WHAT YOU WILL DO
Look through the listing below for the line with "pink triangle: (124, 90) -> (216, 119), moved" and the line with "cyan circle: (49, 90) -> (75, 88), moved". Copy both, along with every line between them, exactly and with no pictures.

RECORDS PROVIDED
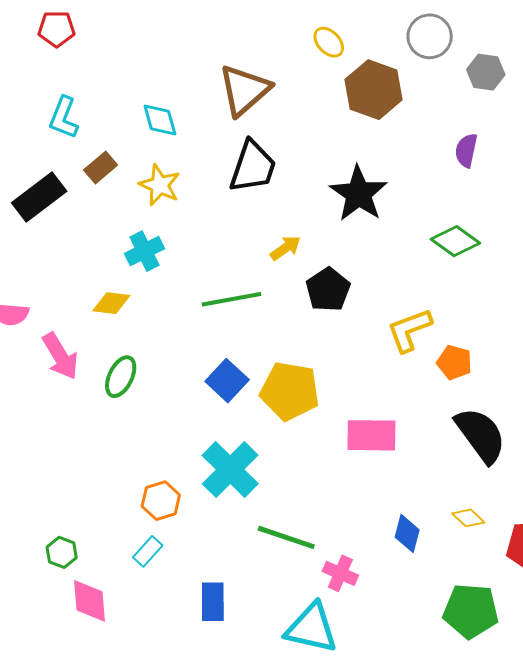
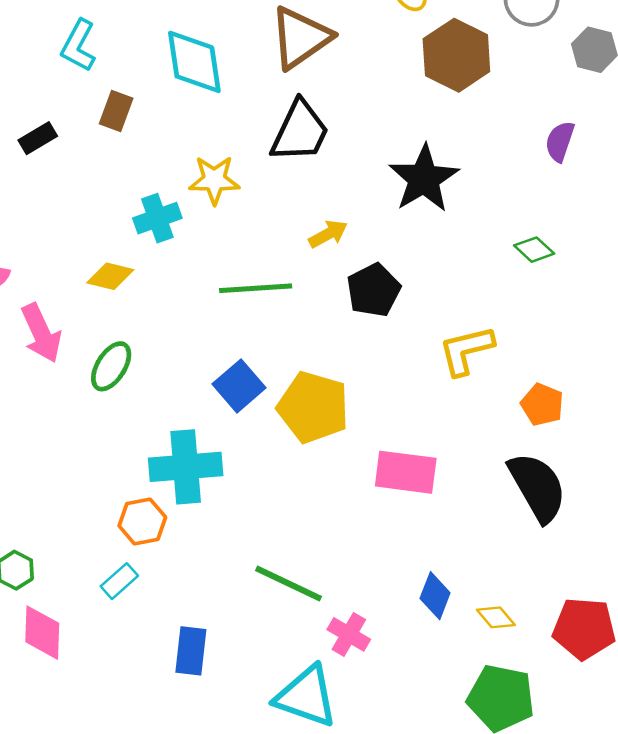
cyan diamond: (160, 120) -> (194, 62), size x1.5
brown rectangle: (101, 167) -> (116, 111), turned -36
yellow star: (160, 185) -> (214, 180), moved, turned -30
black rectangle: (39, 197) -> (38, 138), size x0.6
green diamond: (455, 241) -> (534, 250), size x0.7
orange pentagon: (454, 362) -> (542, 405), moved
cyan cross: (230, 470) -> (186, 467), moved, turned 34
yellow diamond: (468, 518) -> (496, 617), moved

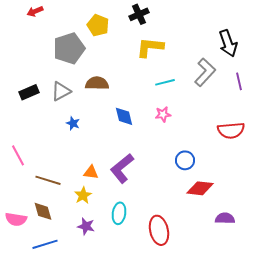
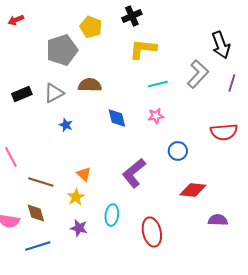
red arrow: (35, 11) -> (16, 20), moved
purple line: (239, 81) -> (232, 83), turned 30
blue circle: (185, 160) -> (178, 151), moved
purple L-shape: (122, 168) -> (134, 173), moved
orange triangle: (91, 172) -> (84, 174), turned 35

---

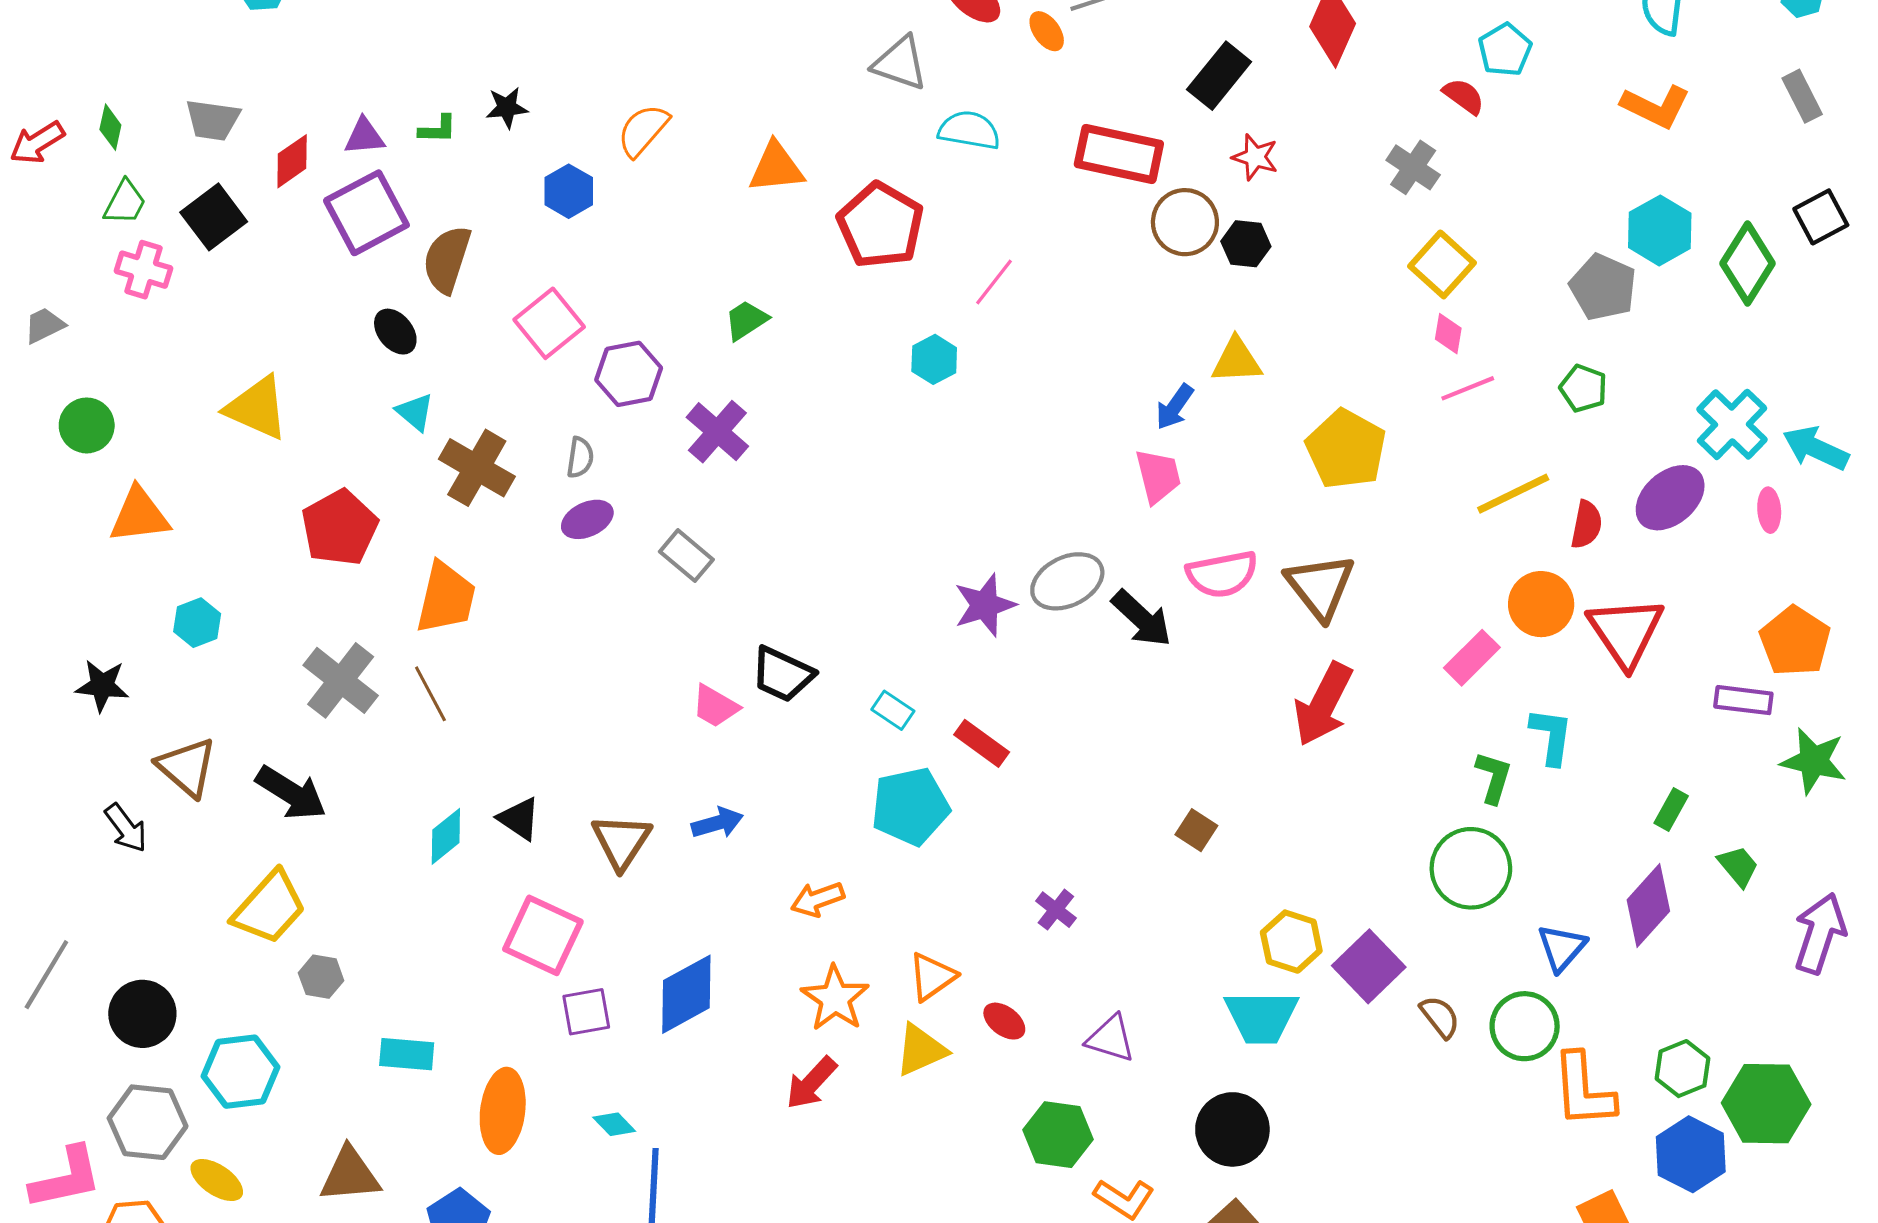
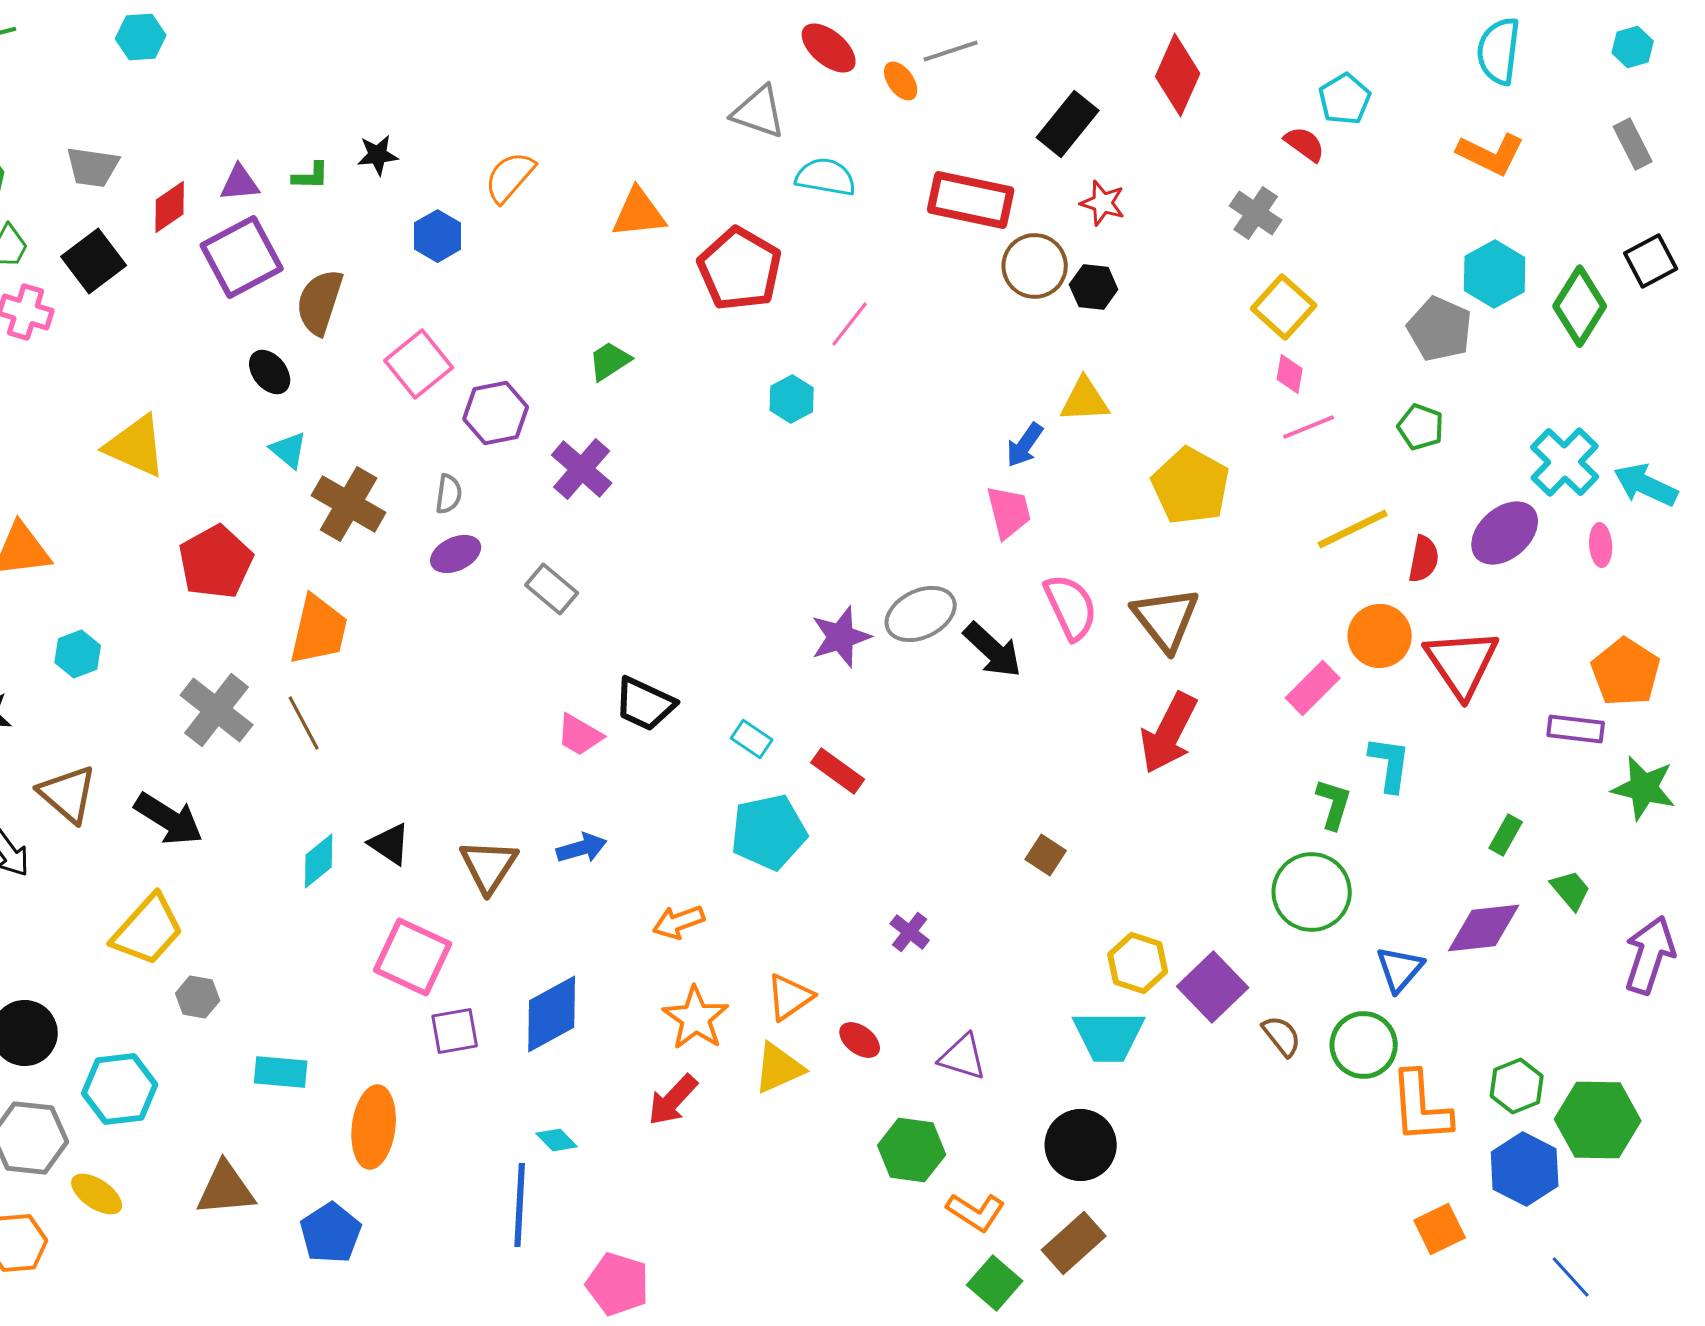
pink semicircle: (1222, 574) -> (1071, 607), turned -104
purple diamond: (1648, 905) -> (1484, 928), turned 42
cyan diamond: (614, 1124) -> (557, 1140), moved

==

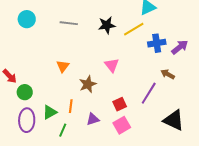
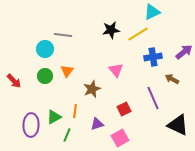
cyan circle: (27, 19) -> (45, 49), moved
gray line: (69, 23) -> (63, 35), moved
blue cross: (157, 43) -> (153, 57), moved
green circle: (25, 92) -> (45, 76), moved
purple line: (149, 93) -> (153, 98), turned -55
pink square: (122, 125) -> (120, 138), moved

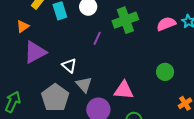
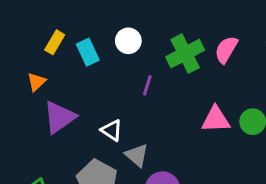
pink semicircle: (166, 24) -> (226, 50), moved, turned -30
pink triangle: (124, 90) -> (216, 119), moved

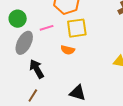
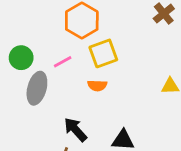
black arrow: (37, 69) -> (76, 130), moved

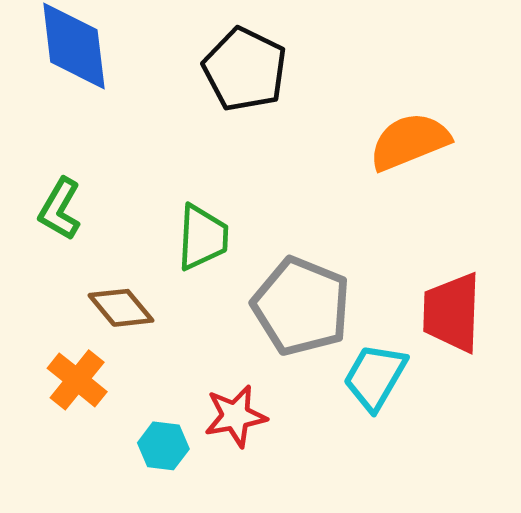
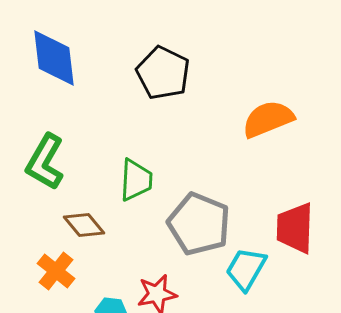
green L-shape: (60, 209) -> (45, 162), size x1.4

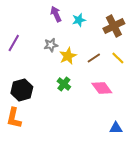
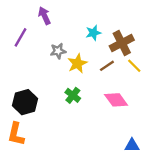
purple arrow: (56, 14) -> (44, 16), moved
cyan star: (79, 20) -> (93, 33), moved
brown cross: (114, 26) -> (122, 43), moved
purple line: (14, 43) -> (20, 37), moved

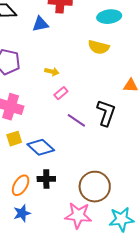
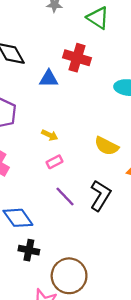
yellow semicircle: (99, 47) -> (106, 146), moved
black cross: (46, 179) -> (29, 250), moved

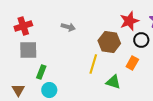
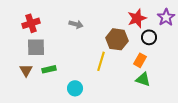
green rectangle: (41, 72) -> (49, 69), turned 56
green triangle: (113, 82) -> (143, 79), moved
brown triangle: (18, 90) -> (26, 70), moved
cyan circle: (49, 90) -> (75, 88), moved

WRITTEN REPLY
pink triangle: (124, 90) -> (216, 119), moved

black arrow: (37, 69) -> (76, 130), moved

green L-shape: (60, 209) -> (45, 162), size x1.4

purple arrow: (56, 14) -> (44, 16), moved
cyan star: (79, 20) -> (93, 33), moved
brown cross: (114, 26) -> (122, 43), moved
purple line: (14, 43) -> (20, 37), moved

yellow semicircle: (99, 47) -> (106, 146), moved
black cross: (46, 179) -> (29, 250), moved

green rectangle: (41, 72) -> (49, 69), turned 56
green triangle: (113, 82) -> (143, 79), moved
brown triangle: (18, 90) -> (26, 70), moved
cyan circle: (49, 90) -> (75, 88), moved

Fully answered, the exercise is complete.